[MATERIAL FOR THIS TASK Boundary: Start]
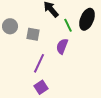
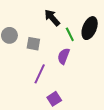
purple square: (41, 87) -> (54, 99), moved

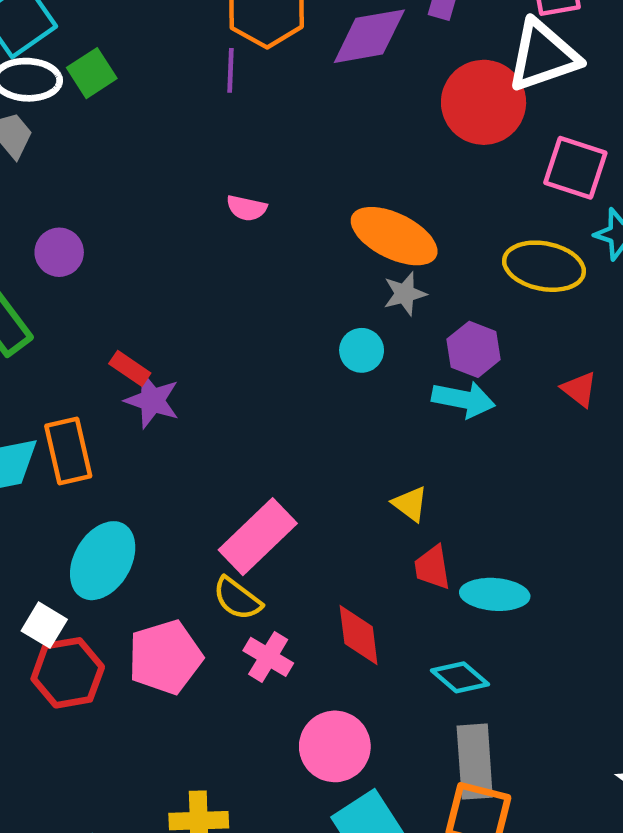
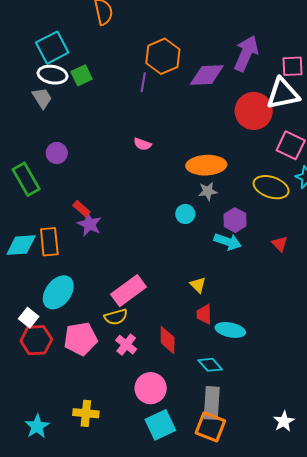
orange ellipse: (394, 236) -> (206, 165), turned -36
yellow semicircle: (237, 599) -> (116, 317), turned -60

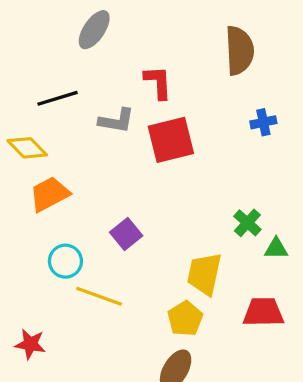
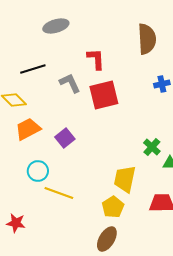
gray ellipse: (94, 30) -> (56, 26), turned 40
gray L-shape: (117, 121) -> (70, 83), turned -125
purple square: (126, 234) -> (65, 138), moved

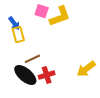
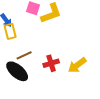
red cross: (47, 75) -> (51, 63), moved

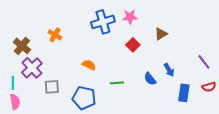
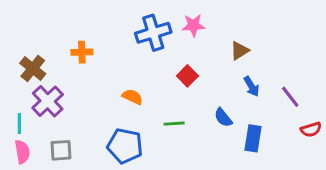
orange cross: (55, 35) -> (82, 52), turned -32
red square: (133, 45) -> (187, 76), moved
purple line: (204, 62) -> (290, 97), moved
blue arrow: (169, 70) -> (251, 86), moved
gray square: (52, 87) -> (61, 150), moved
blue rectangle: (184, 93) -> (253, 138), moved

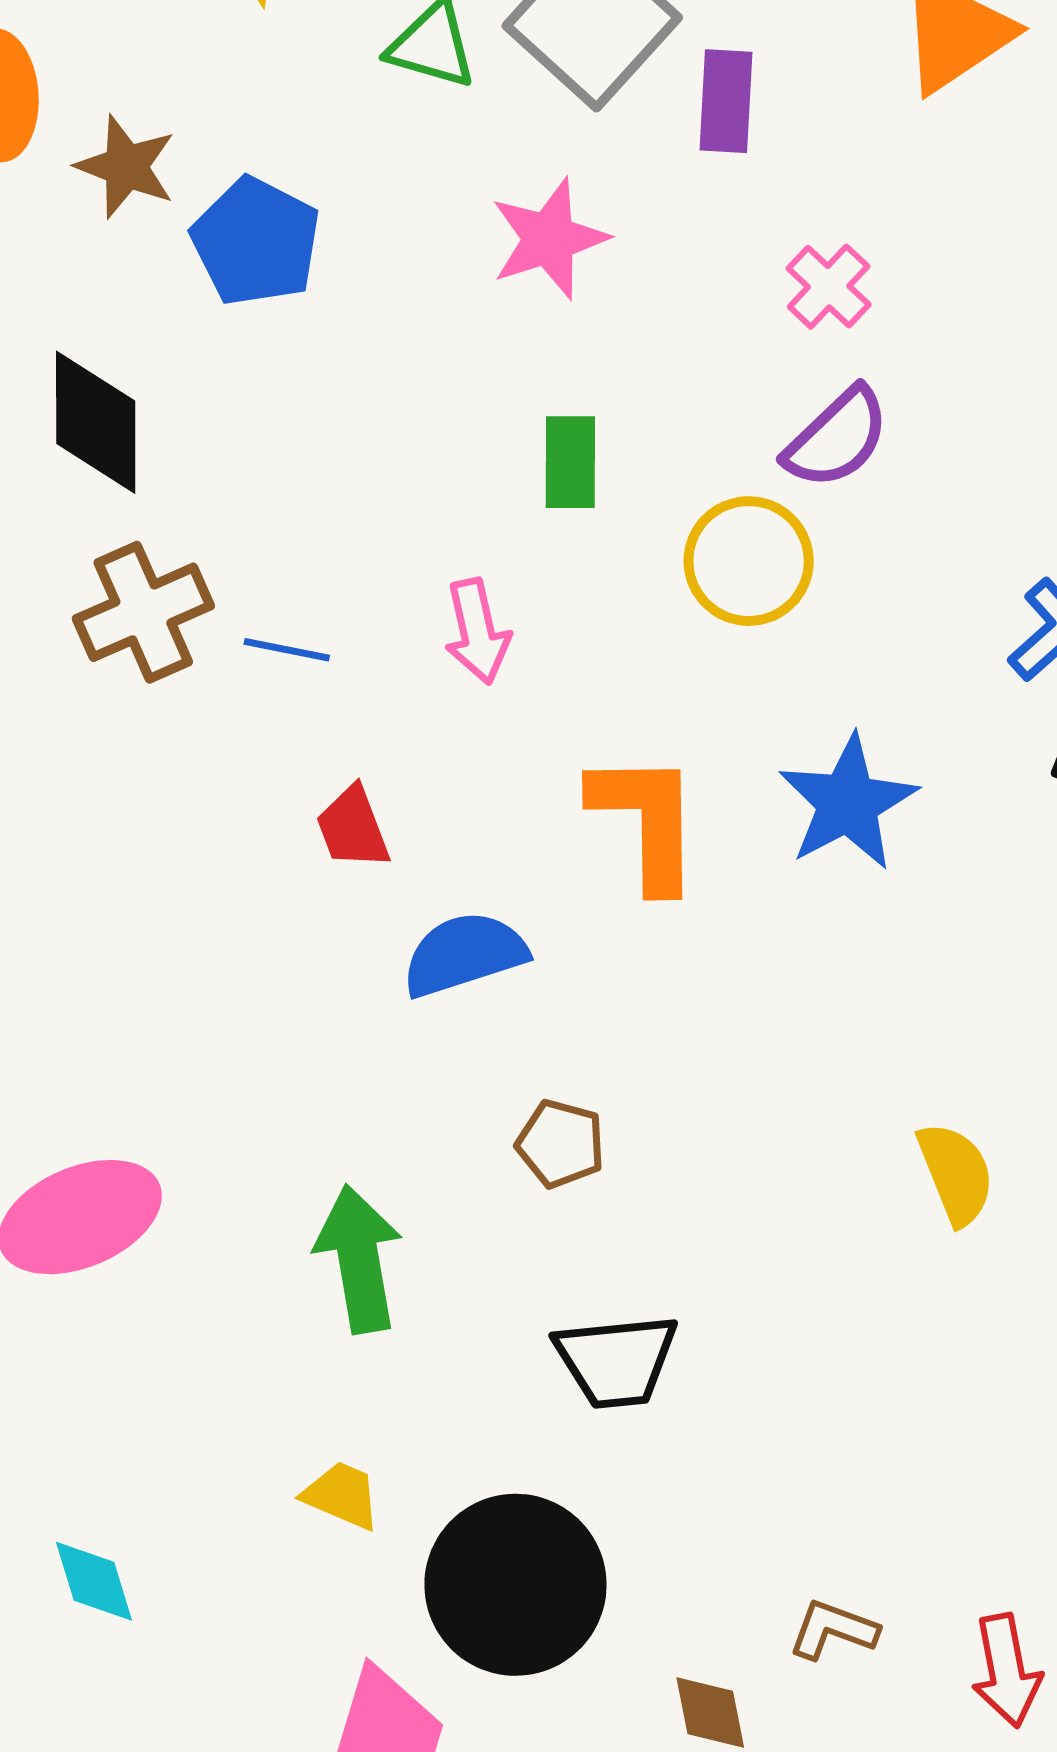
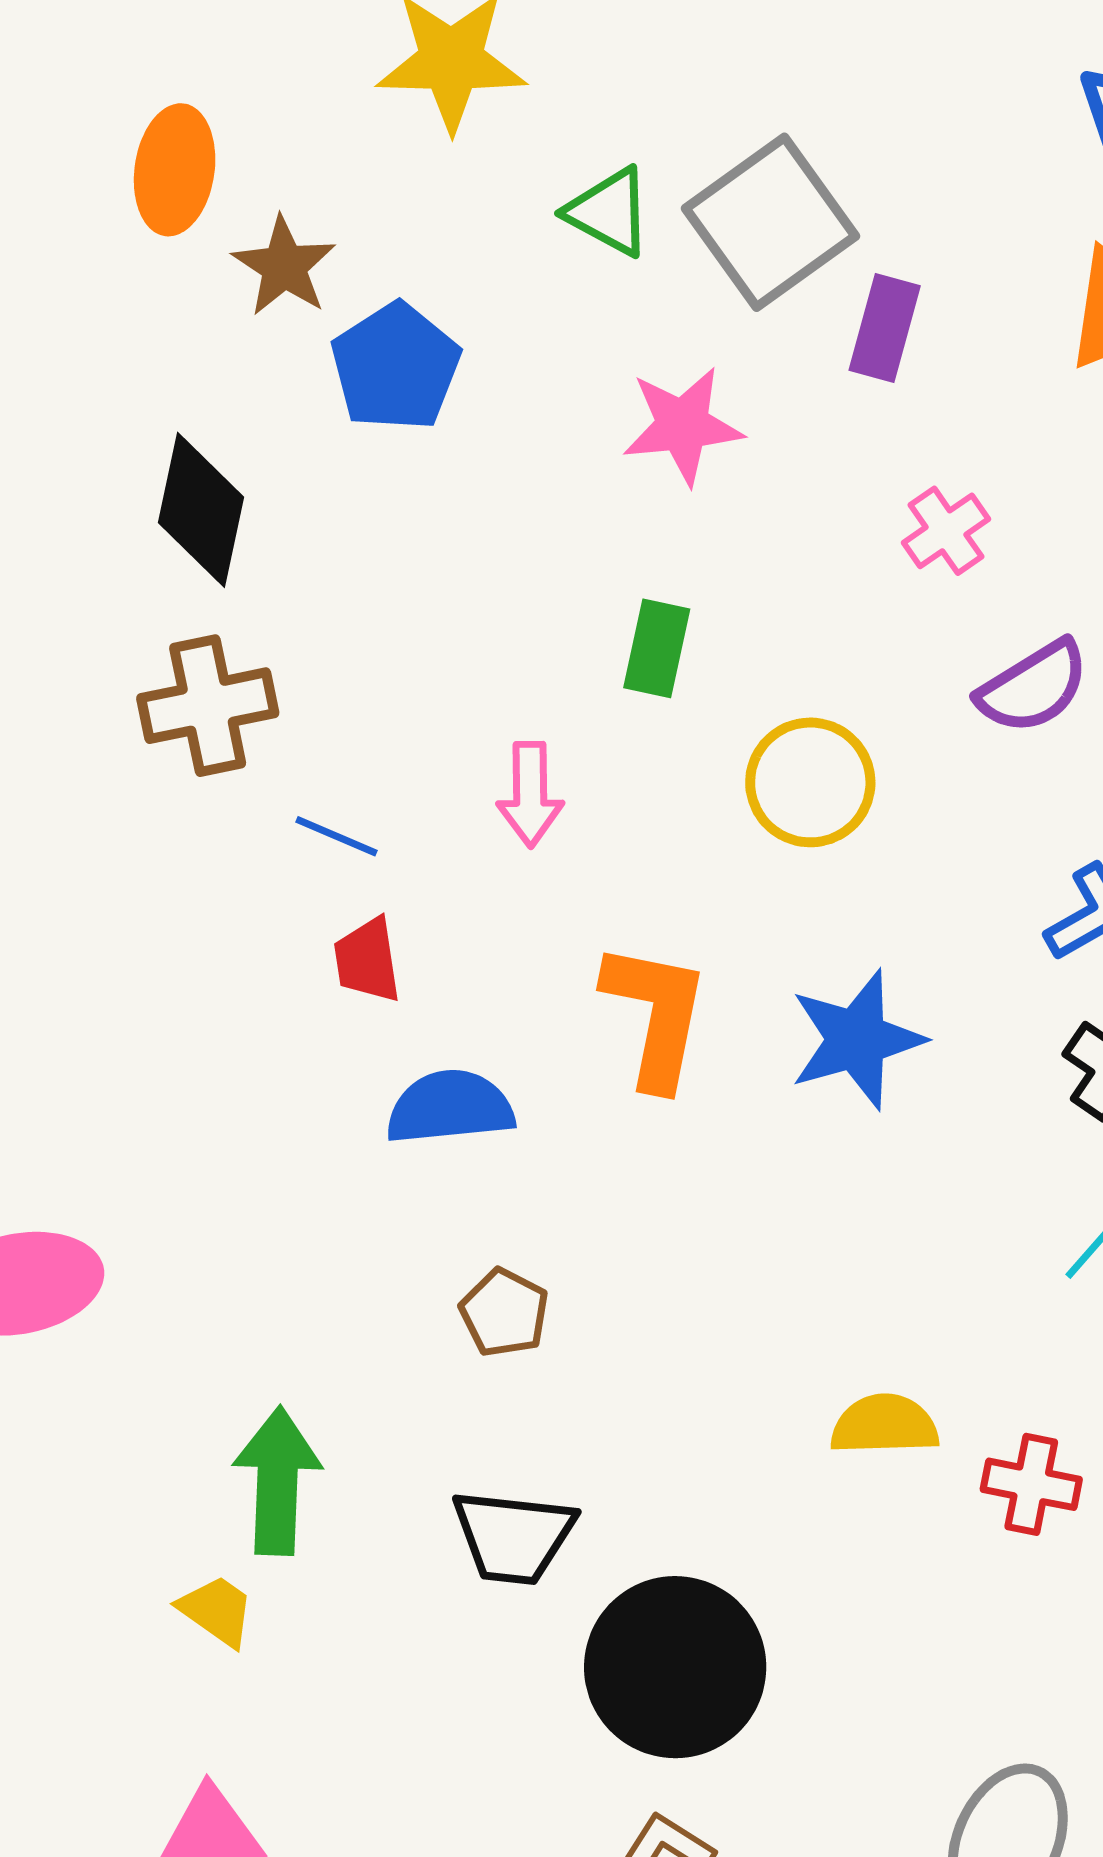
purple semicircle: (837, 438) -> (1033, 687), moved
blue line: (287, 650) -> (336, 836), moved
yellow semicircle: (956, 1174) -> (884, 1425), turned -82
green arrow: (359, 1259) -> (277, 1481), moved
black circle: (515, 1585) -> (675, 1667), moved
[MATERIAL FOR THIS TASK Boundary: End]
[MATERIAL FOR THIS TASK Boundary: Start]
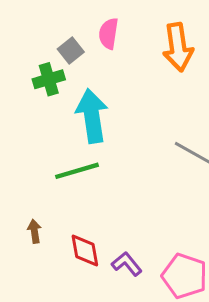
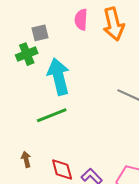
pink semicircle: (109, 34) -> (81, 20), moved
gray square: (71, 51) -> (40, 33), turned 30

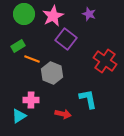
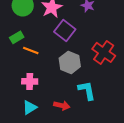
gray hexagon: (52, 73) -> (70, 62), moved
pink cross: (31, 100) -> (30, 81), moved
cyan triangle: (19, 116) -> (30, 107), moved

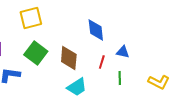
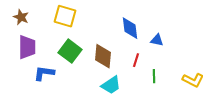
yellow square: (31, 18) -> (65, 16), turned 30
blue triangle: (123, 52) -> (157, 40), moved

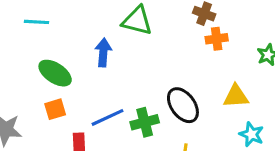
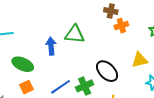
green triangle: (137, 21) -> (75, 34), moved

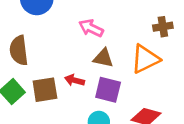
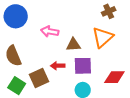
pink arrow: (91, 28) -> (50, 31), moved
[MATERIAL FOR THIS TASK Boundary: End]
[MATERIAL FOR THIS TASK Boundary: Start]
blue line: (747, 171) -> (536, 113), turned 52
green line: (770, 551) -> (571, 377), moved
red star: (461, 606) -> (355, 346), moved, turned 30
[MATERIAL FOR THIS TASK Boundary: End]
> [YOUR TASK] Print, exactly, each line above from the one with "gray L-shape: (117, 121)" to the one with "black circle: (515, 1585)", end lines included. Leave pictures out of it.

> [PROBLEM SOLUTION]
gray L-shape: (117, 121) -> (70, 83), turned -125
purple square: (126, 234) -> (65, 138), moved

red cross: (47, 75) -> (51, 63), moved

orange cross: (55, 35) -> (82, 52), turned -32
red square: (133, 45) -> (187, 76), moved
purple line: (204, 62) -> (290, 97), moved
blue arrow: (169, 70) -> (251, 86), moved
gray square: (52, 87) -> (61, 150), moved
blue rectangle: (184, 93) -> (253, 138), moved

purple semicircle: (837, 438) -> (1033, 687), moved
blue line: (287, 650) -> (336, 836), moved
yellow semicircle: (956, 1174) -> (884, 1425), turned -82
green arrow: (359, 1259) -> (277, 1481), moved
black circle: (515, 1585) -> (675, 1667), moved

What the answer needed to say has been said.